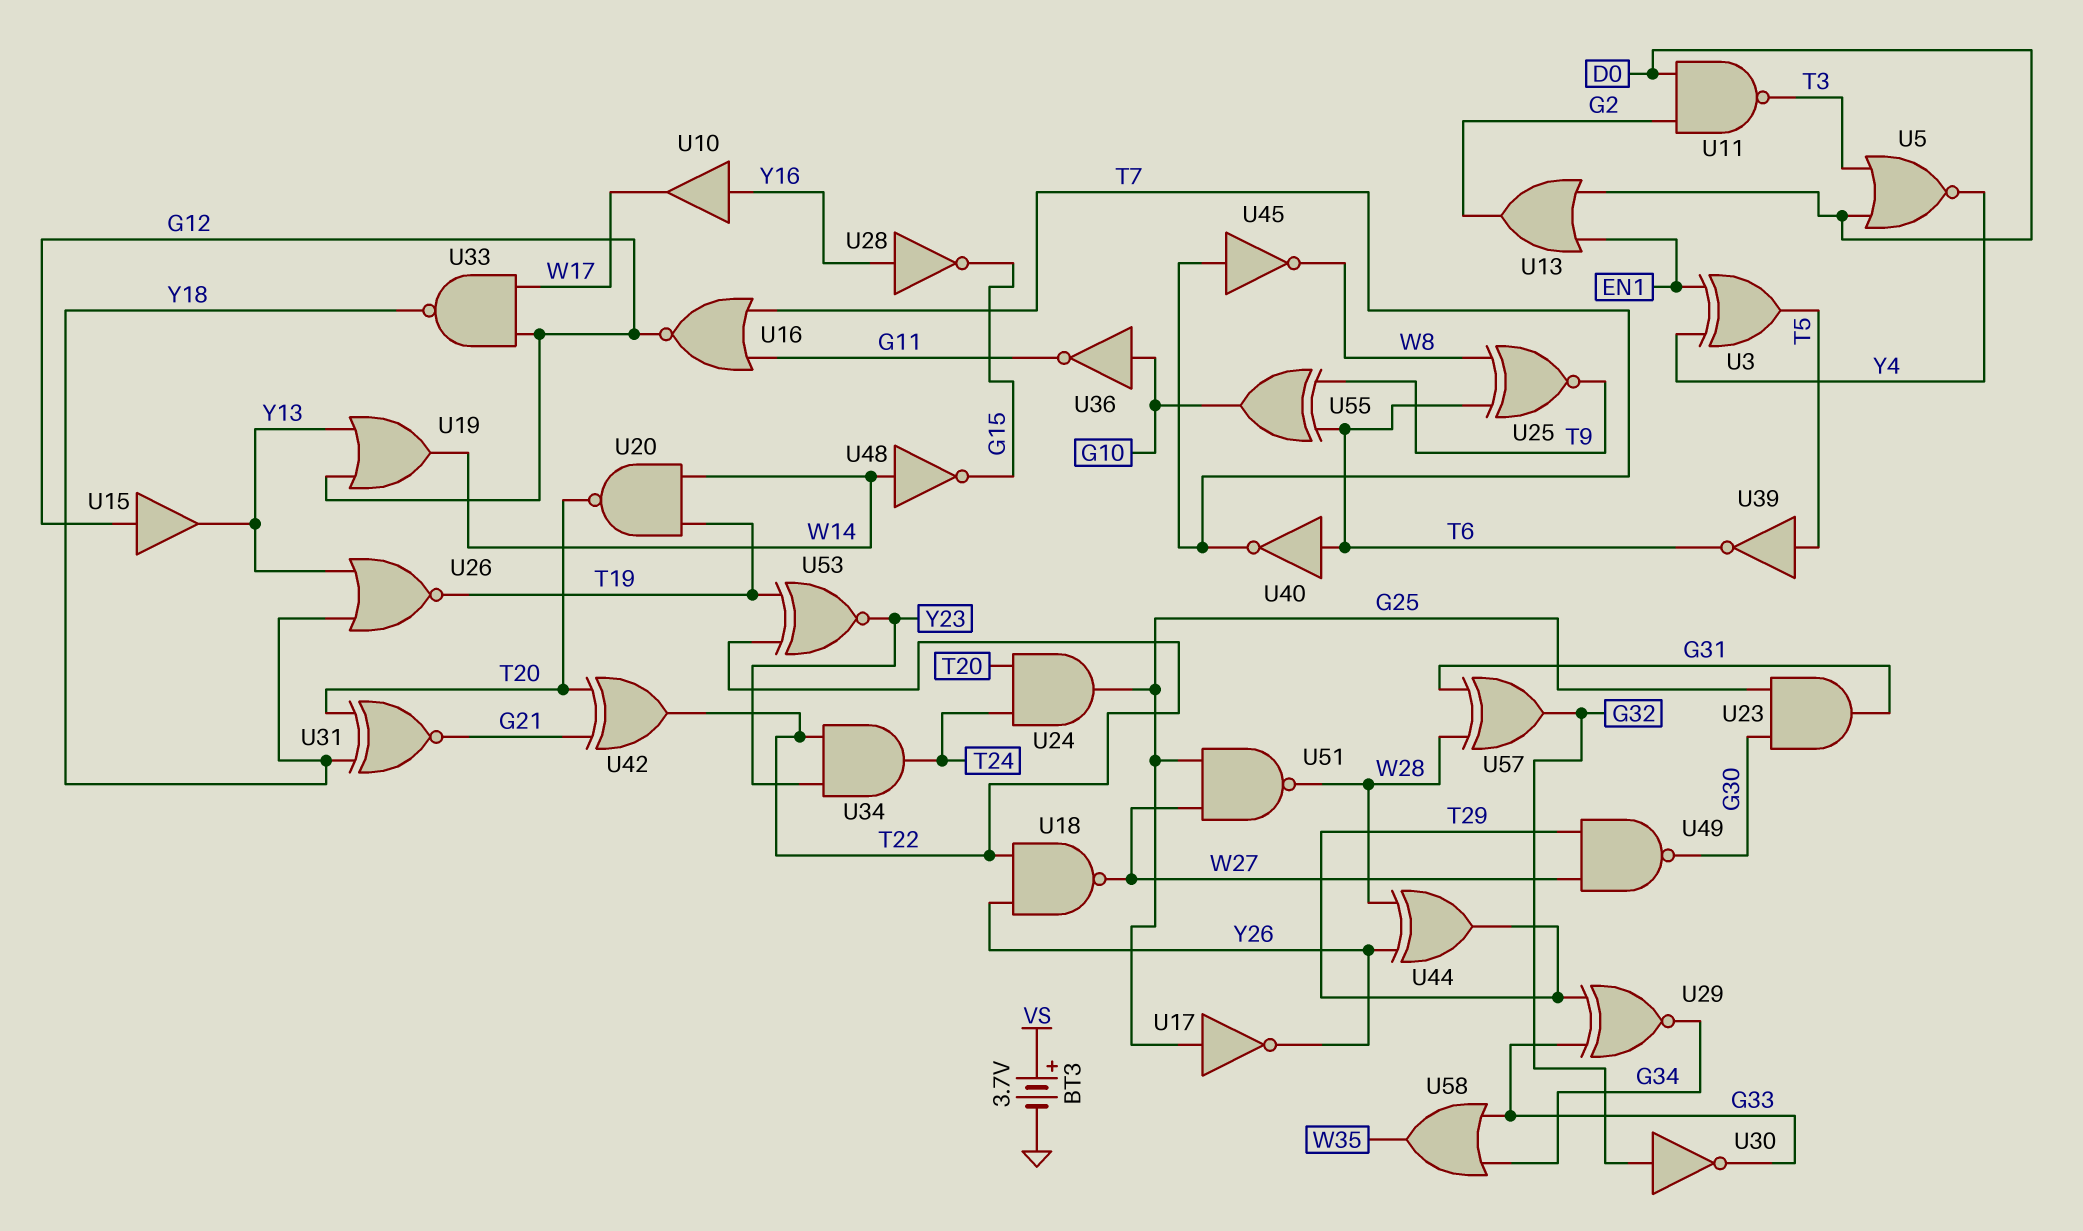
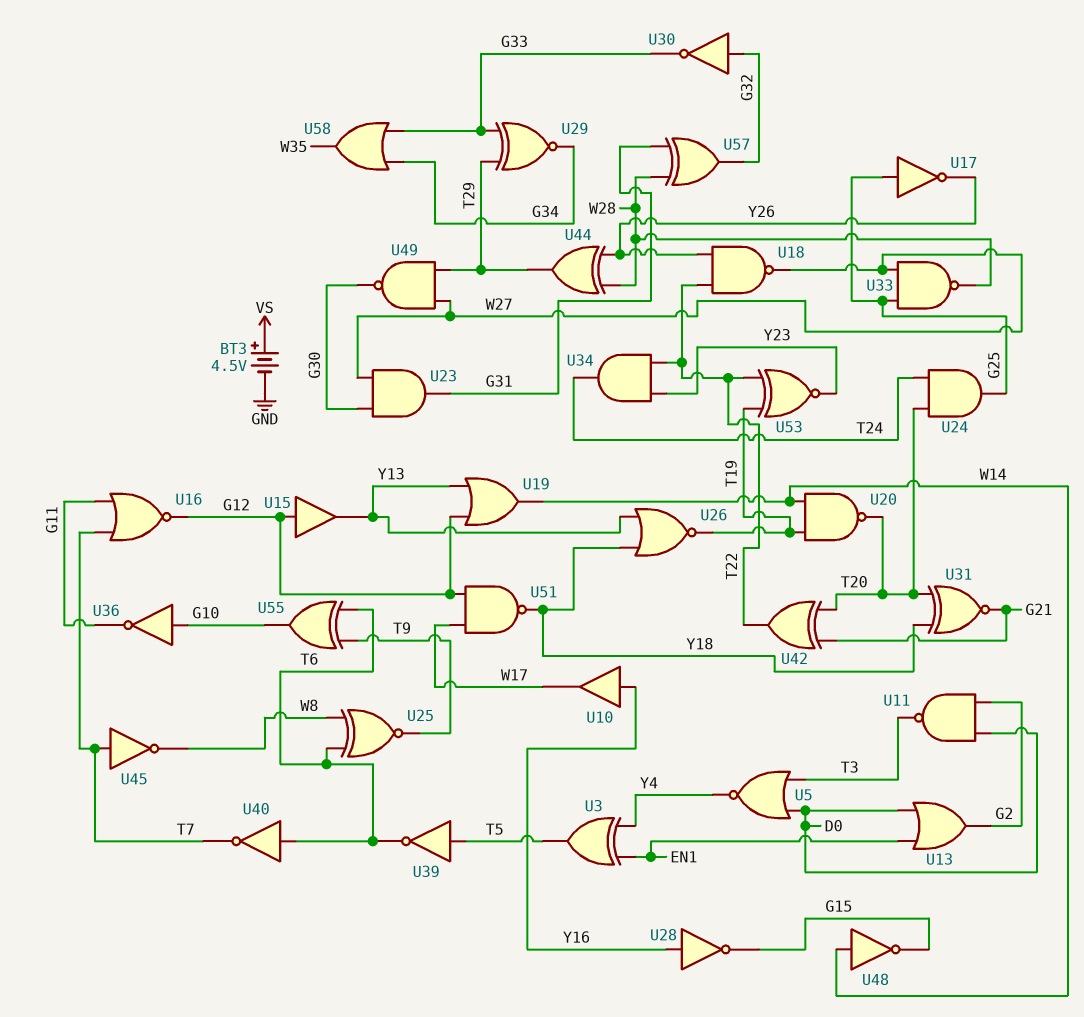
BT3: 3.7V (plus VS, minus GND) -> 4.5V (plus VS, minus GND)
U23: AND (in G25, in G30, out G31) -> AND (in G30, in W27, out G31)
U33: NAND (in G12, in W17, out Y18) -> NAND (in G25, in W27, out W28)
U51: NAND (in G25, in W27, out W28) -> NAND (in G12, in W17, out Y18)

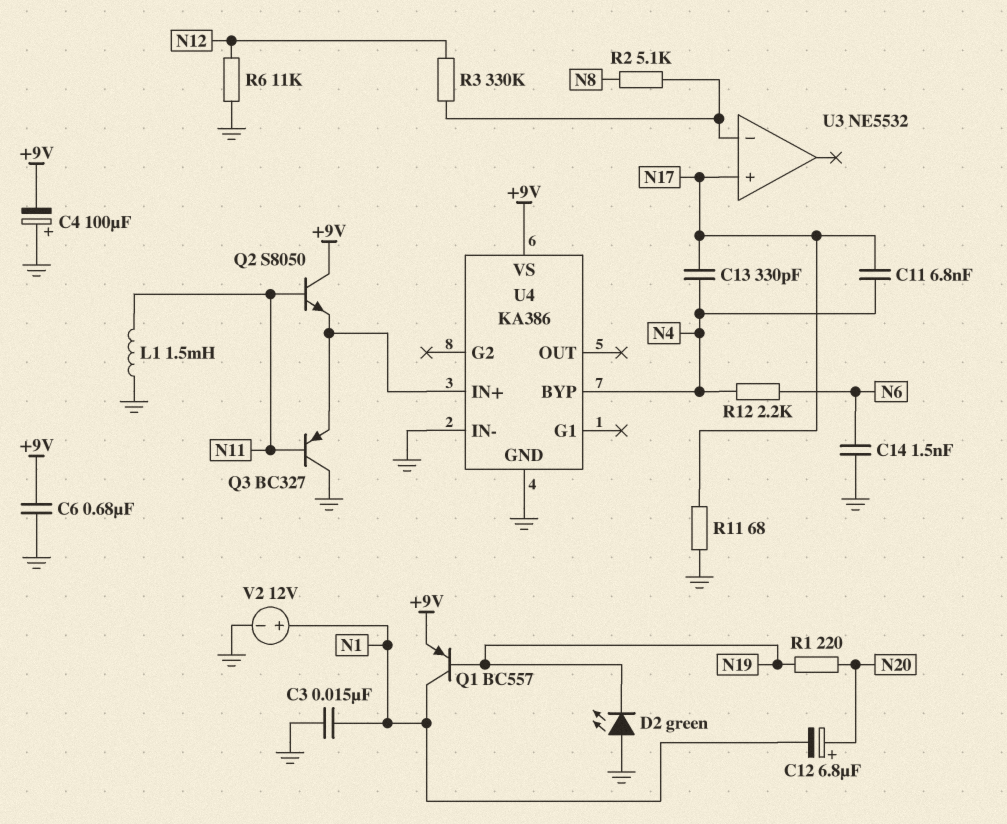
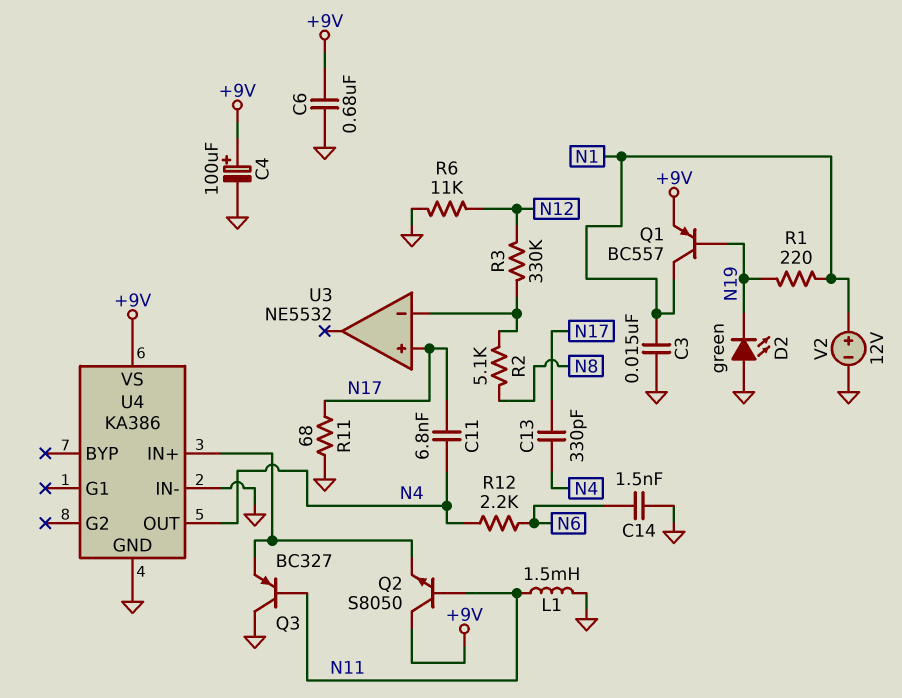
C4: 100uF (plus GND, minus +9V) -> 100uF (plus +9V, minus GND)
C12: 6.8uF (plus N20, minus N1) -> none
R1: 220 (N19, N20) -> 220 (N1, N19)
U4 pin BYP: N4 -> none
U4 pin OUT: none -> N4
____________________
**What the exercise asks**
Would you transcribe all of the data exactly, omitting any pictures?

**Result for this exercise**
BT3: 3.7V (plus VS, minus GND) -> 4.5V (plus VS, minus GND)
U23: AND (in G25, in G30, out G31) -> AND (in G30, in W27, out G31)
U33: NAND (in G12, in W17, out Y18) -> NAND (in G25, in W27, out W28)
U51: NAND (in G25, in W27, out W28) -> NAND (in G12, in W17, out Y18)

C4: 100uF (plus GND, minus +9V) -> 100uF (plus +9V, minus GND)
C12: 6.8uF (plus N20, minus N1) -> none
R1: 220 (N19, N20) -> 220 (N1, N19)
U4 pin BYP: N4 -> none
U4 pin OUT: none -> N4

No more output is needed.